Copy each entry as it stands, leaving nothing out.

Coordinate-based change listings
-------------------------

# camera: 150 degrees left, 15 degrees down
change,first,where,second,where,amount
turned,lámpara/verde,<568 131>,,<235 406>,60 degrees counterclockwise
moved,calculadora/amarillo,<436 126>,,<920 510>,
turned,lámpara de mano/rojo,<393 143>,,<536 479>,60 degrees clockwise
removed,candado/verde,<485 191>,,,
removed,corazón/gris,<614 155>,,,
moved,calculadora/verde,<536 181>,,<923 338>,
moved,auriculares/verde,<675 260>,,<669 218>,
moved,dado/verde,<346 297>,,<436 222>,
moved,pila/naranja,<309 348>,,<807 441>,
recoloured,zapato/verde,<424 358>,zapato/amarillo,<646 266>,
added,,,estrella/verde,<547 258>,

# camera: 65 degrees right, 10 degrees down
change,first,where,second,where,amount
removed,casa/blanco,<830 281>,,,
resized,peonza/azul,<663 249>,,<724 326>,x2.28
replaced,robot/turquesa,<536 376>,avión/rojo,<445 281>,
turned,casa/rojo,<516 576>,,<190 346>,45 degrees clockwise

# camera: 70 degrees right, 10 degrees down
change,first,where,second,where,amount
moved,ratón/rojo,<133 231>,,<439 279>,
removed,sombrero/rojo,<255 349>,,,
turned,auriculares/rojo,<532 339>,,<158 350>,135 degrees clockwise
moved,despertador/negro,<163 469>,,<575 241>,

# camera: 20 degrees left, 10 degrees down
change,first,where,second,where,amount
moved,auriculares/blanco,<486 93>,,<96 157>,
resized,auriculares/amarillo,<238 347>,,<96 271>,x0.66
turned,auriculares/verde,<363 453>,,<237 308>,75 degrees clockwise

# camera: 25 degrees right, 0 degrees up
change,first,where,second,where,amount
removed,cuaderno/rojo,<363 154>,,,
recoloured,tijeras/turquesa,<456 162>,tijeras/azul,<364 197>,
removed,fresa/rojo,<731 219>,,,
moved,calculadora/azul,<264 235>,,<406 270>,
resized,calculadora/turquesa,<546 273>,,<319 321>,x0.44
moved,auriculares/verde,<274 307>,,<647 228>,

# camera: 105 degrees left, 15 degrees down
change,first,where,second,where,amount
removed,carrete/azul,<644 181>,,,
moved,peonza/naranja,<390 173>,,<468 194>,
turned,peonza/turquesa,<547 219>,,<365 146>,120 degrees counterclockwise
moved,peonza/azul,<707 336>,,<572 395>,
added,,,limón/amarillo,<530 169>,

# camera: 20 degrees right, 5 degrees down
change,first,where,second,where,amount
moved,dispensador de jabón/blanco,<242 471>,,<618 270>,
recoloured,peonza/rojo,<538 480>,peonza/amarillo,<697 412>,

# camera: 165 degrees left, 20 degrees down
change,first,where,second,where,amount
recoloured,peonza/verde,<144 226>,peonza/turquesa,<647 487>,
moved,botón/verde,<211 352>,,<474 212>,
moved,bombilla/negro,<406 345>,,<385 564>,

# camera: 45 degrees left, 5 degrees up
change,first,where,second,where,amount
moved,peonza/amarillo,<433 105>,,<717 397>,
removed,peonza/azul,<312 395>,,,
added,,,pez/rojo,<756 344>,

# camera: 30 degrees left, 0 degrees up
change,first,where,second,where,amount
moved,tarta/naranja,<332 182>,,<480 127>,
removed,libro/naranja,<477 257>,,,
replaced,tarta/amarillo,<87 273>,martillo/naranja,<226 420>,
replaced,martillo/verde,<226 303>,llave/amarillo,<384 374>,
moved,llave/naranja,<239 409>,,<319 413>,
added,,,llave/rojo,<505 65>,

-------------------------

RESULT FOR THIS EXERCISE:
# camera: 150 degrees left, 15 degrees down
change,first,where,second,where,amount
turned,lámpara/verde,<568 131>,,<235 406>,60 degrees counterclockwise
moved,calculadora/amarillo,<436 126>,,<920 510>,
turned,lámpara de mano/rojo,<393 143>,,<536 479>,60 degrees clockwise
removed,candado/verde,<485 191>,,,
removed,corazón/gris,<614 155>,,,
moved,calculadora/verde,<536 181>,,<923 338>,
moved,auriculares/verde,<675 260>,,<669 218>,
moved,dado/verde,<346 297>,,<436 222>,
moved,pila/naranja,<309 348>,,<807 441>,
recoloured,zapato/verde,<424 358>,zapato/amarillo,<646 266>,
added,,,estrella/verde,<547 258>,

# camera: 65 degrees right, 10 degrees down
change,first,where,second,where,amount
removed,casa/blanco,<830 281>,,,
resized,peonza/azul,<663 249>,,<724 326>,x2.28
replaced,robot/turquesa,<536 376>,avión/rojo,<445 281>,
turned,casa/rojo,<516 576>,,<190 346>,45 degrees clockwise

# camera: 70 degrees right, 10 degrees down
change,first,where,second,where,amount
moved,ratón/rojo,<133 231>,,<439 279>,
removed,sombrero/rojo,<255 349>,,,
turned,auriculares/rojo,<532 339>,,<158 350>,135 degrees clockwise
moved,despertador/negro,<163 469>,,<575 241>,

# camera: 20 degrees left, 10 degrees down
change,first,where,second,where,amount
moved,auriculares/blanco,<486 93>,,<96 157>,
resized,auriculares/amarillo,<238 347>,,<96 271>,x0.66
turned,auriculares/verde,<363 453>,,<237 308>,75 degrees clockwise

# camera: 25 degrees right, 0 degrees up
change,first,where,second,where,amount
removed,cuaderno/rojo,<363 154>,,,
recoloured,tijeras/turquesa,<456 162>,tijeras/azul,<364 197>,
removed,fresa/rojo,<731 219>,,,
moved,calculadora/azul,<264 235>,,<406 270>,
resized,calculadora/turquesa,<546 273>,,<319 321>,x0.44
moved,auriculares/verde,<274 307>,,<647 228>,

# camera: 105 degrees left, 15 degrees down
change,first,where,second,where,amount
removed,carrete/azul,<644 181>,,,
moved,peonza/naranja,<390 173>,,<468 194>,
turned,peonza/turquesa,<547 219>,,<365 146>,120 degrees counterclockwise
moved,peonza/azul,<707 336>,,<572 395>,
added,,,limón/amarillo,<530 169>,

# camera: 20 degrees right, 5 degrees down
change,first,where,second,where,amount
moved,dispensador de jabón/blanco,<242 471>,,<618 270>,
recoloured,peonza/rojo,<538 480>,peonza/amarillo,<697 412>,

# camera: 165 degrees left, 20 degrees down
change,first,where,second,where,amount
recoloured,peonza/verde,<144 226>,peonza/turquesa,<647 487>,
moved,botón/verde,<211 352>,,<474 212>,
moved,bombilla/negro,<406 345>,,<385 564>,

# camera: 45 degrees left, 5 degrees up
change,first,where,second,where,amount
moved,peonza/amarillo,<433 105>,,<717 397>,
removed,peonza/azul,<312 395>,,,
added,,,pez/rojo,<756 344>,

# camera: 30 degrees left, 0 degrees up
change,first,where,second,where,amount
moved,tarta/naranja,<332 182>,,<480 127>,
removed,libro/naranja,<477 257>,,,
replaced,tarta/amarillo,<87 273>,martillo/naranja,<226 420>,
replaced,martillo/verde,<226 303>,llave/amarillo,<384 374>,
moved,llave/naranja,<239 409>,,<319 413>,
added,,,llave/rojo,<505 65>,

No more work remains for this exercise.